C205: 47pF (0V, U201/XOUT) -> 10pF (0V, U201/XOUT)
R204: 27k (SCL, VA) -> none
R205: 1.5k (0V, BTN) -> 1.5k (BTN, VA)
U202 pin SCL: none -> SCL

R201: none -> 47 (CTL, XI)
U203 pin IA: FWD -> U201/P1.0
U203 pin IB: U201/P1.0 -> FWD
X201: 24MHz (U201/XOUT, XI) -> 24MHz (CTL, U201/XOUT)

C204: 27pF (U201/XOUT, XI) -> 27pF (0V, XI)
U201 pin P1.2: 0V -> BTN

■ ■ ■

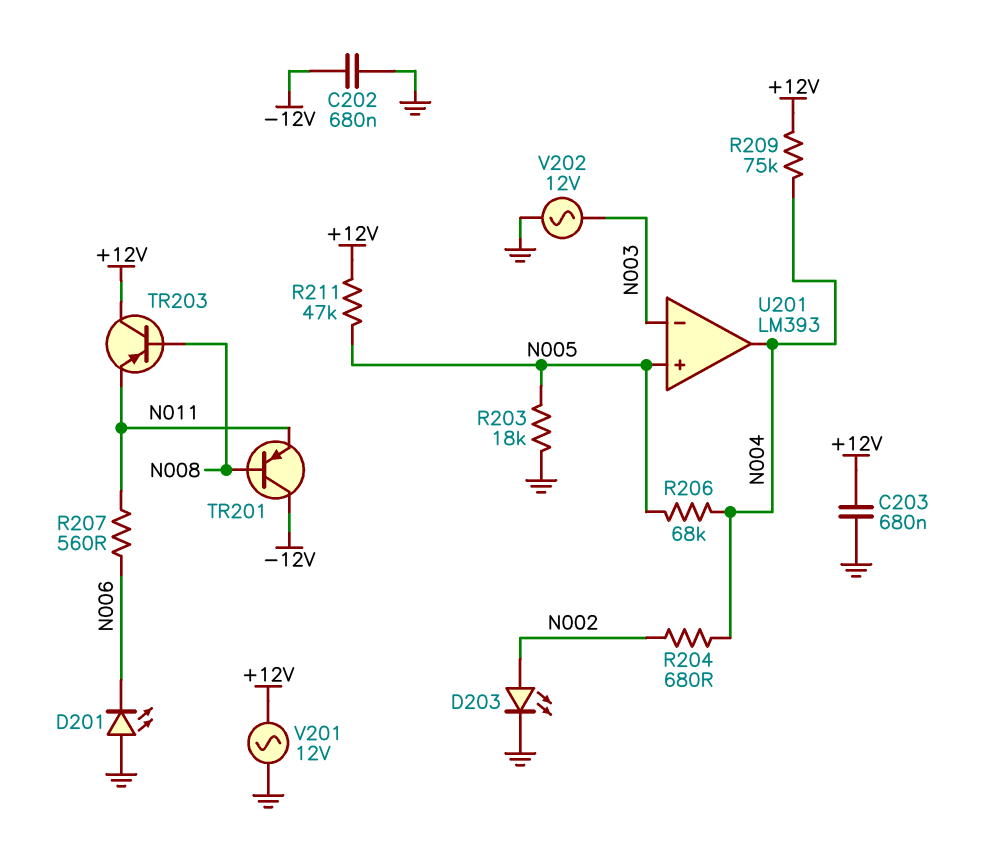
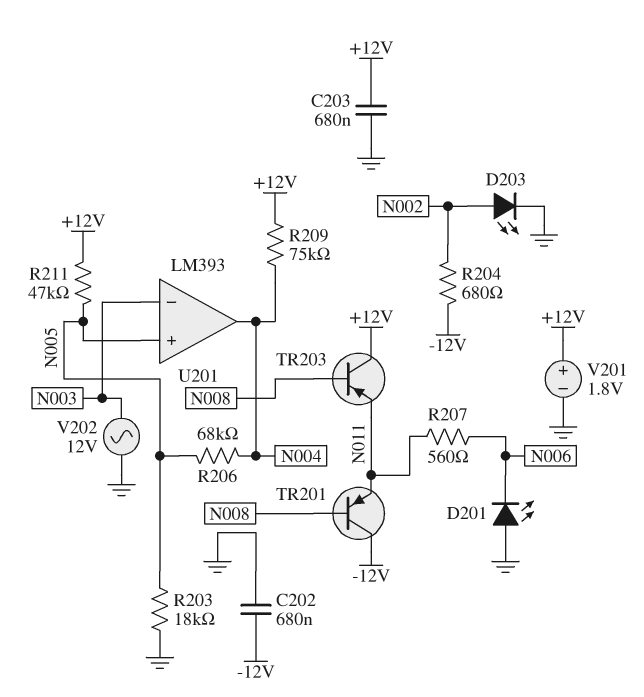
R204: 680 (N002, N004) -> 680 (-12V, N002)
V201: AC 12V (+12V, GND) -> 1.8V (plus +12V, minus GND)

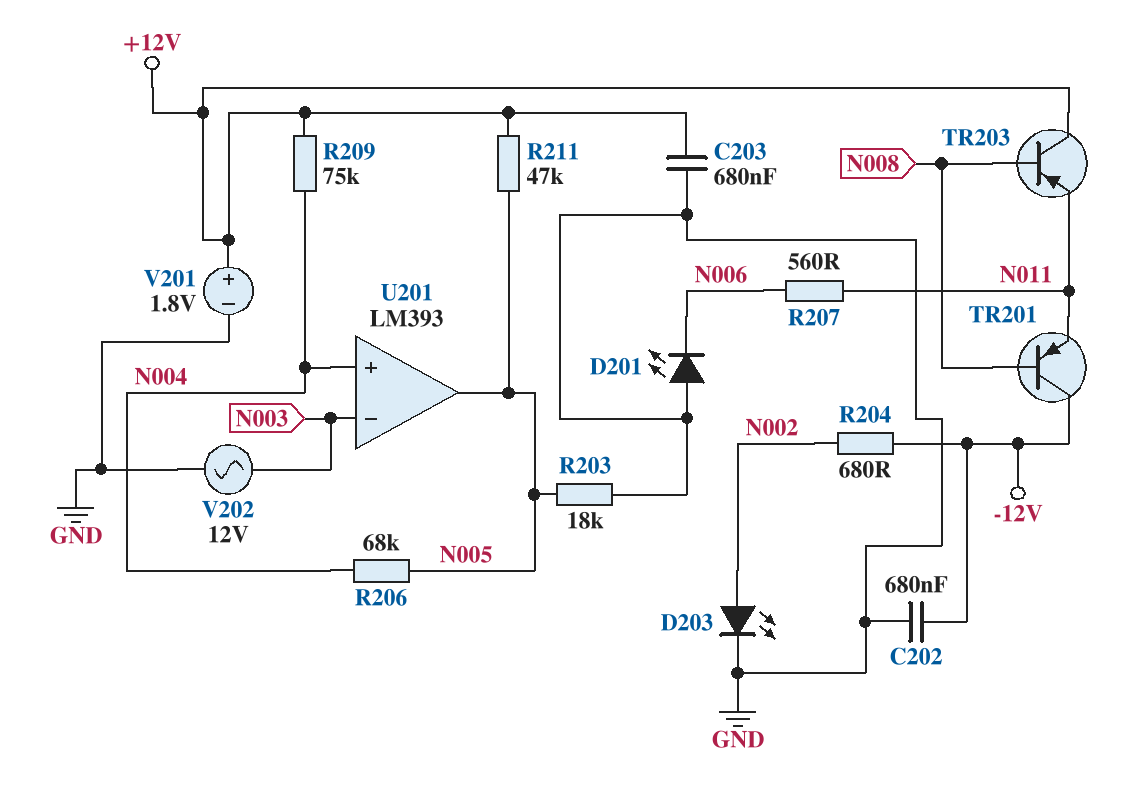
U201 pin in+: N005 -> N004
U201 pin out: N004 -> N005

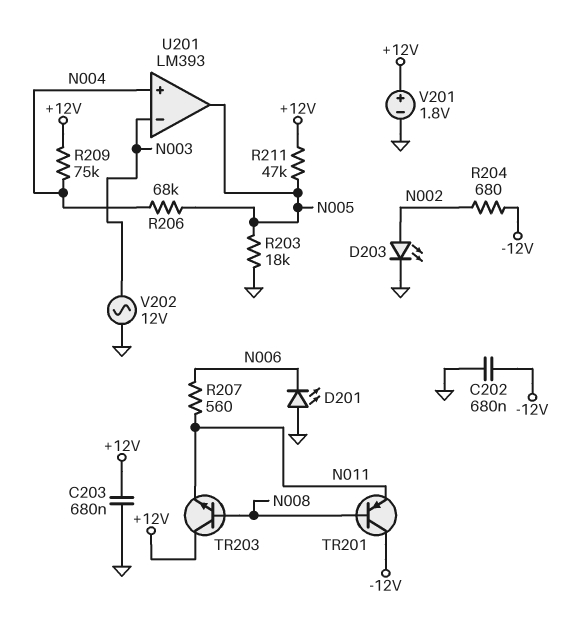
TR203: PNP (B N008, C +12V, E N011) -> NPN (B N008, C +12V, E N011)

■ ■ ■

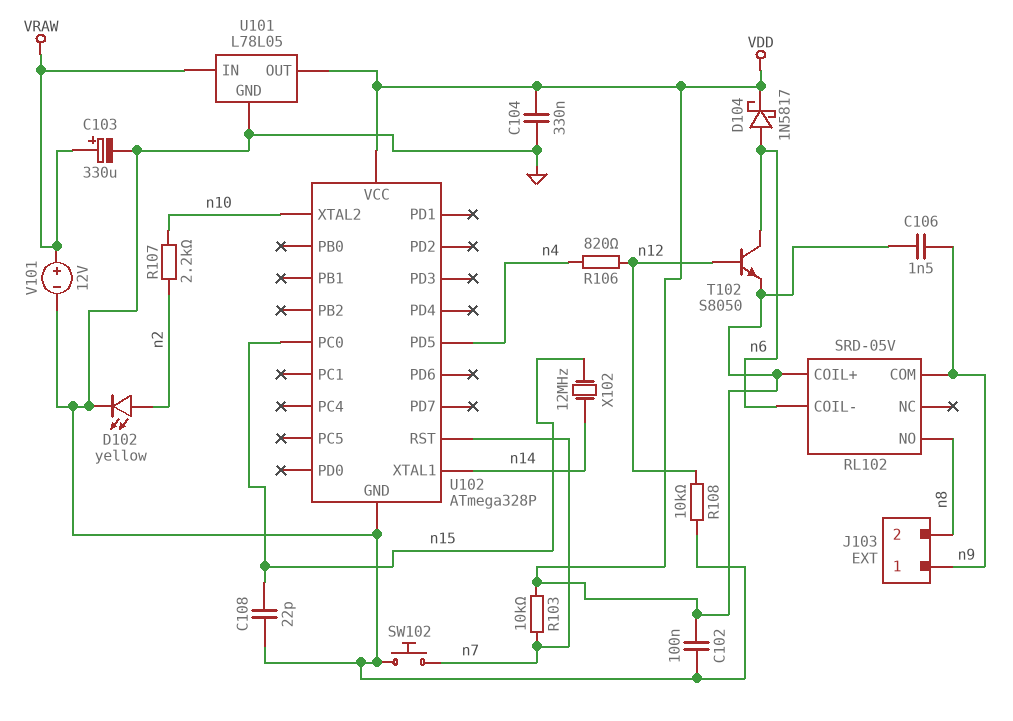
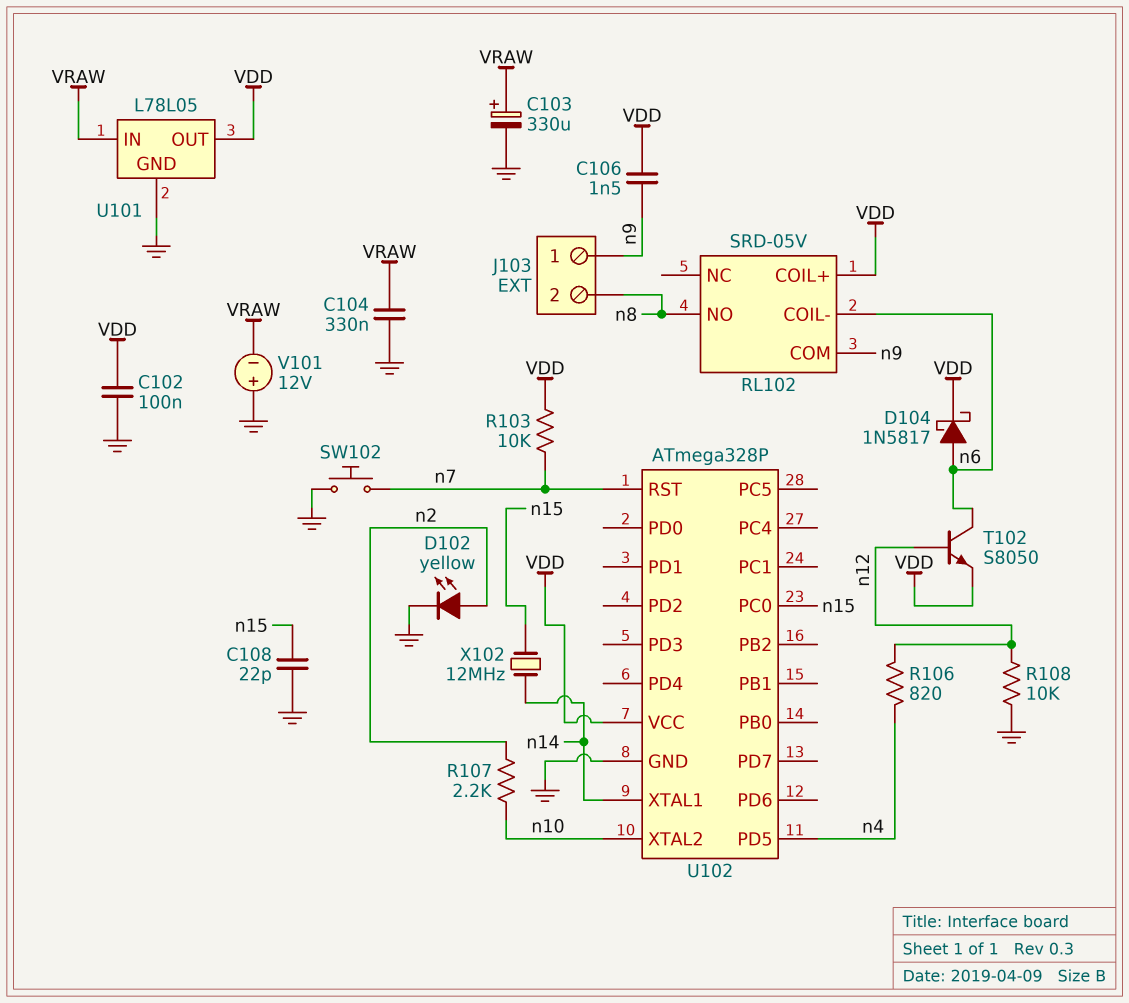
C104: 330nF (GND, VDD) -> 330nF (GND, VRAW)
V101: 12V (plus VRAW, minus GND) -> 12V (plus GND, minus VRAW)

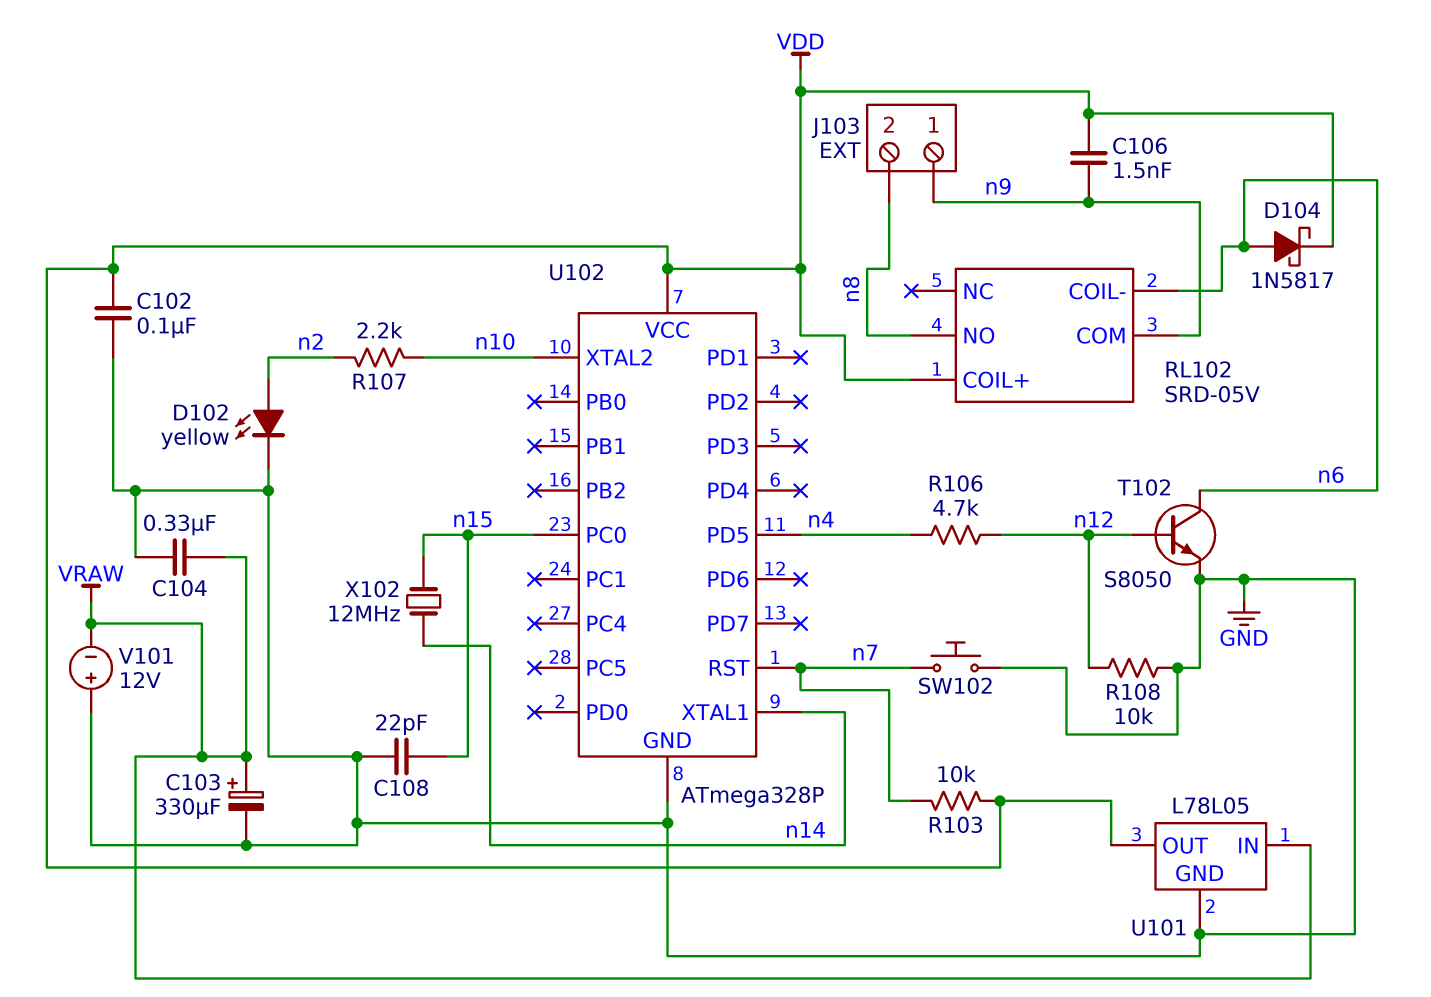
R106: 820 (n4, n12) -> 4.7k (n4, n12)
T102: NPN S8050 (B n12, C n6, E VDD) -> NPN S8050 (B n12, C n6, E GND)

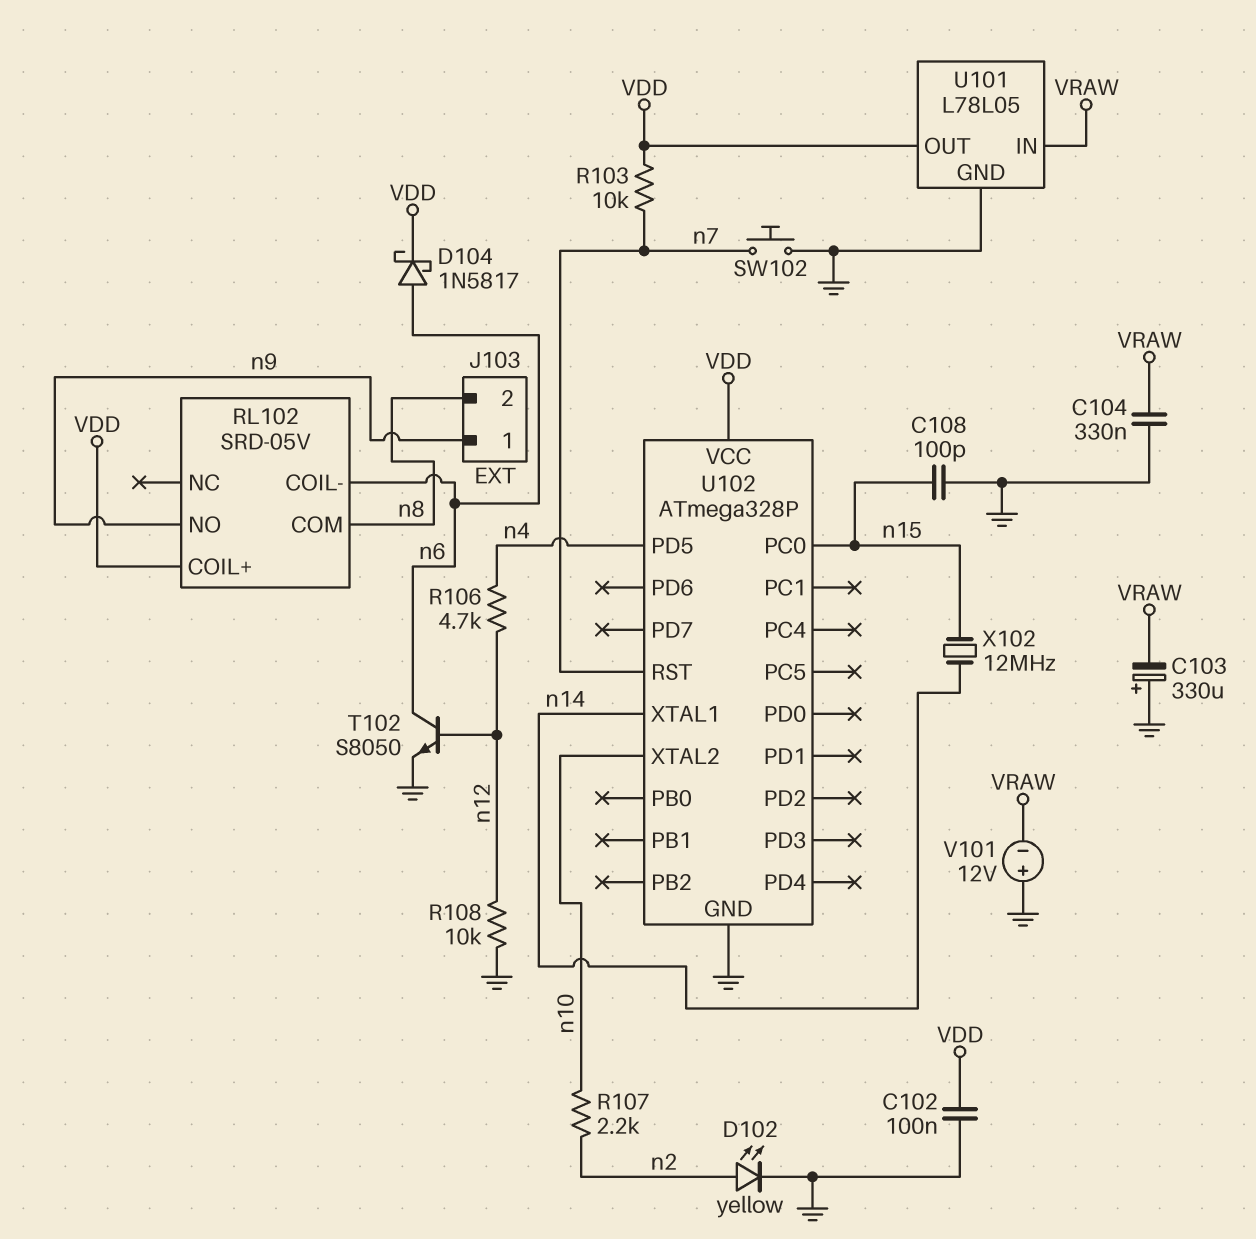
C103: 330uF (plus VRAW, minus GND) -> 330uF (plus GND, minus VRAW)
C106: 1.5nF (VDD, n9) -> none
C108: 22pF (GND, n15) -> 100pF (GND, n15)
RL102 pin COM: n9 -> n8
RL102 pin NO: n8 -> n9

■ ■ ■

WHAT THE TASK ASKS
Set down, exactly as they stand above, the lines starting with the line with "R205: 1.5k (0V, BTN) -> 1.5k (BTN, VA)" and going on through the line with "U201 pin P1.2: 0V -> BTN", and no others.

RESPONSE TO THIS EXERCISE
R205: 1.5k (0V, BTN) -> 1.5k (BTN, VA)
U202 pin SCL: none -> SCL

R201: none -> 47 (CTL, XI)
U203 pin IA: FWD -> U201/P1.0
U203 pin IB: U201/P1.0 -> FWD
X201: 24MHz (U201/XOUT, XI) -> 24MHz (CTL, U201/XOUT)

C204: 27pF (U201/XOUT, XI) -> 27pF (0V, XI)
U201 pin P1.2: 0V -> BTN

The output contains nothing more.